Task details — Find every line in the entries that contains the string "kern", treating uppercase and lowercase as different, and copy each of those lines.

------ Supplied entries

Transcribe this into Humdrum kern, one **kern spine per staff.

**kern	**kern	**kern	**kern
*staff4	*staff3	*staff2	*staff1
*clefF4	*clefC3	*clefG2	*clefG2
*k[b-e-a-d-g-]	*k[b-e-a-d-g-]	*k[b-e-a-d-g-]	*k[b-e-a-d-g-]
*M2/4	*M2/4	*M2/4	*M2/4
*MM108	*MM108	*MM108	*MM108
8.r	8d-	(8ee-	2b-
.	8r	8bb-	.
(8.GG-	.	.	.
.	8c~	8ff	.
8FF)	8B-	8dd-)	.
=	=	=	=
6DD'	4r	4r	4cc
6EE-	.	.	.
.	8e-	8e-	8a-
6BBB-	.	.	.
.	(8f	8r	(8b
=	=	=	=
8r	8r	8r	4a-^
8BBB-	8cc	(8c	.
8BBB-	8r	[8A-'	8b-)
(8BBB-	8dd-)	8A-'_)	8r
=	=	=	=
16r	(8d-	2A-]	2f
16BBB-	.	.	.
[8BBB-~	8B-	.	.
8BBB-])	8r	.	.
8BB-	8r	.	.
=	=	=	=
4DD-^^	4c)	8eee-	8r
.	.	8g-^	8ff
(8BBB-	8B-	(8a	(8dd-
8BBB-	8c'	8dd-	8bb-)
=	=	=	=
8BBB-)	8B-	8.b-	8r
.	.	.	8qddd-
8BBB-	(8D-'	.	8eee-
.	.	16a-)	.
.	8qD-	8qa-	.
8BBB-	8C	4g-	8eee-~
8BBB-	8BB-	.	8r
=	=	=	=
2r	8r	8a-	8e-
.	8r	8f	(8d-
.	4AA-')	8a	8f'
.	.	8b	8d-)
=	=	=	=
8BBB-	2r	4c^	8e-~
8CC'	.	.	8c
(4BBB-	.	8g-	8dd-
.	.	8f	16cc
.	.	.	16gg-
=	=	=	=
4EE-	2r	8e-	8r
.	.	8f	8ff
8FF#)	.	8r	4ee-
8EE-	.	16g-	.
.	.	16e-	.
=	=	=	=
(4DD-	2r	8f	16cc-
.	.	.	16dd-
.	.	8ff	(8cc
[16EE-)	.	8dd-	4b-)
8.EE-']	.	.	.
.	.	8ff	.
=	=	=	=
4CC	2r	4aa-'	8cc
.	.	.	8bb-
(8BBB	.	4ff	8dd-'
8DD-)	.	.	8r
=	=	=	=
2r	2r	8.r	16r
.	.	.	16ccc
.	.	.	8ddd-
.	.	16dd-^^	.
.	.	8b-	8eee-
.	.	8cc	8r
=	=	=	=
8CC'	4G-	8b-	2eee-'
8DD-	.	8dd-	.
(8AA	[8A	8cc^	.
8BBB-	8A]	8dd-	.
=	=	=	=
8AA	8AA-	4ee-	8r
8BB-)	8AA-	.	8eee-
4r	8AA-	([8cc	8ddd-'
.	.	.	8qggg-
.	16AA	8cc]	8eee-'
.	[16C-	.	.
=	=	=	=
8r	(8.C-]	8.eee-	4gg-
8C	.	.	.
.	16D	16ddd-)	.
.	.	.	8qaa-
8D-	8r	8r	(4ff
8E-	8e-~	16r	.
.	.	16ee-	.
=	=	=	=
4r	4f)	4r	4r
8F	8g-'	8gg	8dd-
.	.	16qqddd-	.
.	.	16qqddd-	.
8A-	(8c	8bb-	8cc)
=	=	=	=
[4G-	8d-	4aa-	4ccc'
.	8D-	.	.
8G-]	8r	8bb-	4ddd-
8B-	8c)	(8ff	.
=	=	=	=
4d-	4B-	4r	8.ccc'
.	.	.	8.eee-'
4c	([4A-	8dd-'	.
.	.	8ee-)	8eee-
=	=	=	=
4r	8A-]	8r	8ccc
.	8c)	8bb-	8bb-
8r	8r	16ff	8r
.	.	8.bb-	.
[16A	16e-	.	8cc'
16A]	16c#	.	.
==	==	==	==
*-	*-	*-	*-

------------

Reply to the exercise —
Transcribe this into Humdrum kern, one **kern spine per staff.
**kern	**kern	**kern	**kern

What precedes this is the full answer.